Problem to solve => Return each line of the listing exactly, though without its images.
** Supplied data follows **
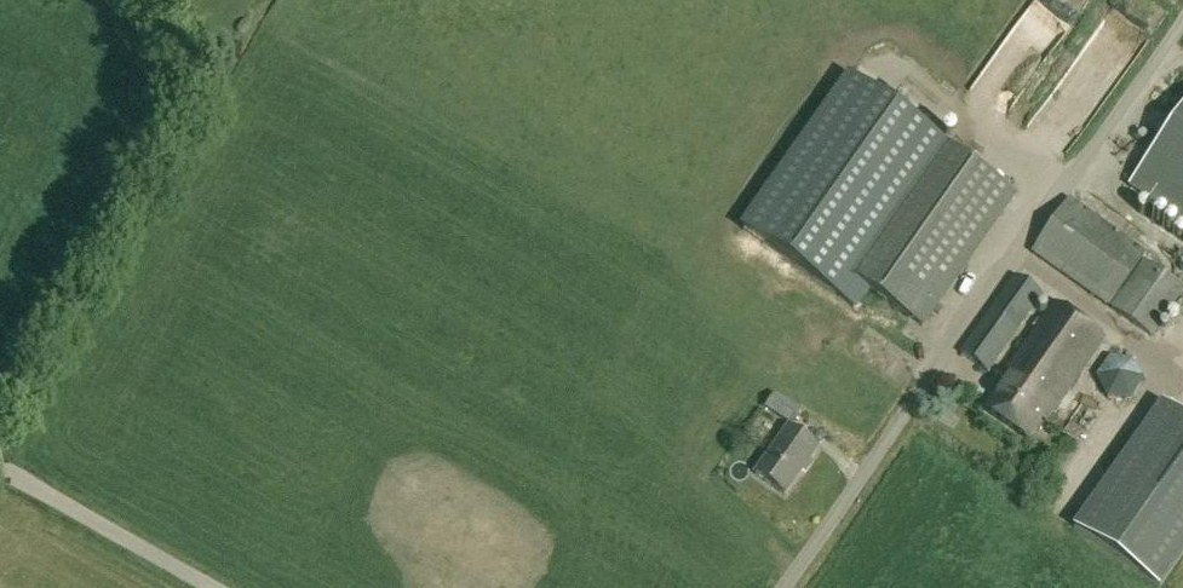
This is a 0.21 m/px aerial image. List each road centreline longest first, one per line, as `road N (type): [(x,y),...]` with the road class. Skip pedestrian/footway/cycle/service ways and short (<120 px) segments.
road 1 (unclassified): [(785,587),(1182,20)]
road 2 (unclassified): [(0,404),(166,115),(168,59),(146,0)]
road 3 (unclassified): [(0,473),(209,587)]

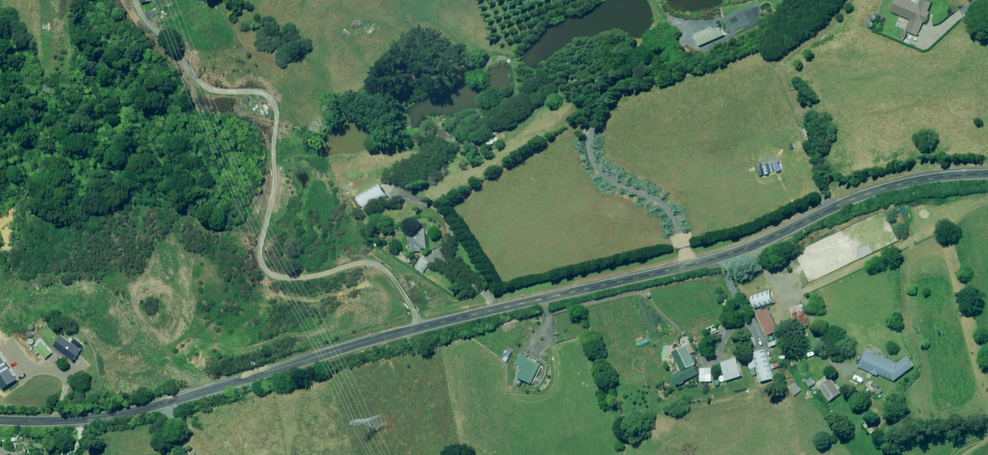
** End of Supplied data **
Task output =>
This is a 0.21 m/px aerial image. List each road centreline longest first, one per line, as `road N (type): [(x,y),...]` with the road class. Skip pedestrian/footway/cycle/service ways and short (<120 px) segments.
road 1 (unclassified): [(785,587),(1182,20)]
road 2 (unclassified): [(0,404),(166,115),(168,59),(146,0)]
road 3 (unclassified): [(0,473),(209,587)]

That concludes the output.